--- START ---
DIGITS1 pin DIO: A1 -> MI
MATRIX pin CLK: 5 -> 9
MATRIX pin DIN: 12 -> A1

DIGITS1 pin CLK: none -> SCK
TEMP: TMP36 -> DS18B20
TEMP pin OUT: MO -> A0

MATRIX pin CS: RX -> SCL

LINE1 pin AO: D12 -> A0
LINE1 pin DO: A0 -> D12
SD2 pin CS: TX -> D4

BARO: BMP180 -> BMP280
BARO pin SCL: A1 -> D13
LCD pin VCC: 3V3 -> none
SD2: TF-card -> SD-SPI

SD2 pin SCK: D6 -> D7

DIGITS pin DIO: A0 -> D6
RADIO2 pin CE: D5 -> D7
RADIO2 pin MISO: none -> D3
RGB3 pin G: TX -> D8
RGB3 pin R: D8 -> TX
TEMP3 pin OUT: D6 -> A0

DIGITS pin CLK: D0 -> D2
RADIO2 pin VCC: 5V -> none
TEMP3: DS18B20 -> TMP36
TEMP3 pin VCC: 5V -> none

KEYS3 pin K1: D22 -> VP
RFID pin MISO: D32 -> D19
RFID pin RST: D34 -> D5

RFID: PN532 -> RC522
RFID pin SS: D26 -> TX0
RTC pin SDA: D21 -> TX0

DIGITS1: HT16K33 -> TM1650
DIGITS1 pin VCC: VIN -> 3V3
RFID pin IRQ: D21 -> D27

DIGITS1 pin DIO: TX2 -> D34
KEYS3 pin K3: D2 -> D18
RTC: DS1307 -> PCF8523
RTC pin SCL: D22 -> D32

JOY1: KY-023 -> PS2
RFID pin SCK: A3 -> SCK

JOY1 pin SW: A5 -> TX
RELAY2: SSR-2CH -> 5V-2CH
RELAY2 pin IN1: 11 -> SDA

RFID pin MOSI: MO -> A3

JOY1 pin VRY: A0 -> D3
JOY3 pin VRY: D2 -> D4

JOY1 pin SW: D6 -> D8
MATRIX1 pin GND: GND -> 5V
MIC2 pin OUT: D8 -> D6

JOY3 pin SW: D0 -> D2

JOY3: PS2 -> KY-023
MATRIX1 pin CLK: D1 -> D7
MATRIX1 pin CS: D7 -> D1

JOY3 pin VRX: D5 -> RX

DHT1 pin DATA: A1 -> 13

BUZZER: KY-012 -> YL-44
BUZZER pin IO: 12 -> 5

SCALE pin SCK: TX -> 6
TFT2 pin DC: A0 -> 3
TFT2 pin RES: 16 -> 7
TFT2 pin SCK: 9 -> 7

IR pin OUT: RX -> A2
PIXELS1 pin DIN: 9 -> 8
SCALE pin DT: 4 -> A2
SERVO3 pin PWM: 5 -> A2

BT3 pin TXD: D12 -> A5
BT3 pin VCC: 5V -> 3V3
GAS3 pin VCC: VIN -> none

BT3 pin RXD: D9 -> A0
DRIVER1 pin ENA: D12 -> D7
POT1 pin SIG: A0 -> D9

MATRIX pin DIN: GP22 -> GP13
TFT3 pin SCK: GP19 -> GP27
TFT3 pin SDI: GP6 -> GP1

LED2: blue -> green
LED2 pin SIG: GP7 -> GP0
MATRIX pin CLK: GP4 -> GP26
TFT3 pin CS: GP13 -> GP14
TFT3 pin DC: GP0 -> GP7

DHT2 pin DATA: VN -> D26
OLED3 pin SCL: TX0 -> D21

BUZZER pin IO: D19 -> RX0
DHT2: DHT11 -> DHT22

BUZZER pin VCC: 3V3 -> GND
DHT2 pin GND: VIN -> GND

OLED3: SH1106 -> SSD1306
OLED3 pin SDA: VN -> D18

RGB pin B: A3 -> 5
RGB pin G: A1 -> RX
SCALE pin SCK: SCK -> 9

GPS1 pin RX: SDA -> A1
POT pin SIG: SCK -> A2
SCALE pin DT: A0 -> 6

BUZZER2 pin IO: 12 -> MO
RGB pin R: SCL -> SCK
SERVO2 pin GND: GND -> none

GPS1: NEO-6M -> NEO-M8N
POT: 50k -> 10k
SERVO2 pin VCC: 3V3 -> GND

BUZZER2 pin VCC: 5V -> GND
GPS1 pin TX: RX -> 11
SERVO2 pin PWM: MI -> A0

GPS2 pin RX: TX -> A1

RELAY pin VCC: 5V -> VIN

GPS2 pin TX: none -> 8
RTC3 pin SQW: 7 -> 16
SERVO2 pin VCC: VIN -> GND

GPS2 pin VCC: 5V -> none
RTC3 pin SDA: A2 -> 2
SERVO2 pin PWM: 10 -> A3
--- END ---
_Exercise goal_: Exactly the lines from the one containing "DRIVER1 pin ENA: D12 -> D7" through the end of the records above should be returned, with both ends kept.

_Task result_:
DRIVER1 pin ENA: D12 -> D7
POT1 pin SIG: A0 -> D9

MATRIX pin DIN: GP22 -> GP13
TFT3 pin SCK: GP19 -> GP27
TFT3 pin SDI: GP6 -> GP1

LED2: blue -> green
LED2 pin SIG: GP7 -> GP0
MATRIX pin CLK: GP4 -> GP26
TFT3 pin CS: GP13 -> GP14
TFT3 pin DC: GP0 -> GP7

DHT2 pin DATA: VN -> D26
OLED3 pin SCL: TX0 -> D21

BUZZER pin IO: D19 -> RX0
DHT2: DHT11 -> DHT22

BUZZER pin VCC: 3V3 -> GND
DHT2 pin GND: VIN -> GND

OLED3: SH1106 -> SSD1306
OLED3 pin SDA: VN -> D18

RGB pin B: A3 -> 5
RGB pin G: A1 -> RX
SCALE pin SCK: SCK -> 9

GPS1 pin RX: SDA -> A1
POT pin SIG: SCK -> A2
SCALE pin DT: A0 -> 6

BUZZER2 pin IO: 12 -> MO
RGB pin R: SCL -> SCK
SERVO2 pin GND: GND -> none

GPS1: NEO-6M -> NEO-M8N
POT: 50k -> 10k
SERVO2 pin VCC: 3V3 -> GND

BUZZER2 pin VCC: 5V -> GND
GPS1 pin TX: RX -> 11
SERVO2 pin PWM: MI -> A0

GPS2 pin RX: TX -> A1

RELAY pin VCC: 5V -> VIN

GPS2 pin TX: none -> 8
RTC3 pin SQW: 7 -> 16
SERVO2 pin VCC: VIN -> GND

GPS2 pin VCC: 5V -> none
RTC3 pin SDA: A2 -> 2
SERVO2 pin PWM: 10 -> A3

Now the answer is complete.